Problem to solve:
Up to and including the line with "L1: none -> 150uH (W5, W16)", restate the records below word for word, beginning with their first line.

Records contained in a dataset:
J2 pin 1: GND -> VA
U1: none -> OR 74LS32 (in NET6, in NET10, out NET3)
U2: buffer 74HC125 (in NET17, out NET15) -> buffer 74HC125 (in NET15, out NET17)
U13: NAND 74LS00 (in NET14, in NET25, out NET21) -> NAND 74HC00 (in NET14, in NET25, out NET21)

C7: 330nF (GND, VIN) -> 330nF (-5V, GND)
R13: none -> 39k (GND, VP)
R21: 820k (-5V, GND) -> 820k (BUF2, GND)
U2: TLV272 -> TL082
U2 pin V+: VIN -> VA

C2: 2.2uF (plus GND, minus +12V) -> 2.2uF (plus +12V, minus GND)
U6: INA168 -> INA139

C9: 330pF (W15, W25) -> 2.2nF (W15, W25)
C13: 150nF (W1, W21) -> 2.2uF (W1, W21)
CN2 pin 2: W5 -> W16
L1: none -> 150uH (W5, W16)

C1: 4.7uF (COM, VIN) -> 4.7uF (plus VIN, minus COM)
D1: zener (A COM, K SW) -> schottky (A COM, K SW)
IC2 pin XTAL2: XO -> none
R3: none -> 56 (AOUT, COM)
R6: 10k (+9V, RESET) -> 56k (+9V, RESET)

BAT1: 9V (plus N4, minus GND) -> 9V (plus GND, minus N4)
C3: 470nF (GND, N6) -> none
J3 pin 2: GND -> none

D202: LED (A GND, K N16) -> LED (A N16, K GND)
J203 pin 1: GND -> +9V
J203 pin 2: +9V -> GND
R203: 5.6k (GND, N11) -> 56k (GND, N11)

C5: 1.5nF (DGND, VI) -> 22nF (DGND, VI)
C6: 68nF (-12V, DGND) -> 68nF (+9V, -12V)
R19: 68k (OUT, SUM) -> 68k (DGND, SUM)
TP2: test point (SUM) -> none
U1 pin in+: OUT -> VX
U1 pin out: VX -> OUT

Answer to this problem:
J2 pin 1: GND -> VA
U1: none -> OR 74LS32 (in NET6, in NET10, out NET3)
U2: buffer 74HC125 (in NET17, out NET15) -> buffer 74HC125 (in NET15, out NET17)
U13: NAND 74LS00 (in NET14, in NET25, out NET21) -> NAND 74HC00 (in NET14, in NET25, out NET21)

C7: 330nF (GND, VIN) -> 330nF (-5V, GND)
R13: none -> 39k (GND, VP)
R21: 820k (-5V, GND) -> 820k (BUF2, GND)
U2: TLV272 -> TL082
U2 pin V+: VIN -> VA

C2: 2.2uF (plus GND, minus +12V) -> 2.2uF (plus +12V, minus GND)
U6: INA168 -> INA139

C9: 330pF (W15, W25) -> 2.2nF (W15, W25)
C13: 150nF (W1, W21) -> 2.2uF (W1, W21)
CN2 pin 2: W5 -> W16
L1: none -> 150uH (W5, W16)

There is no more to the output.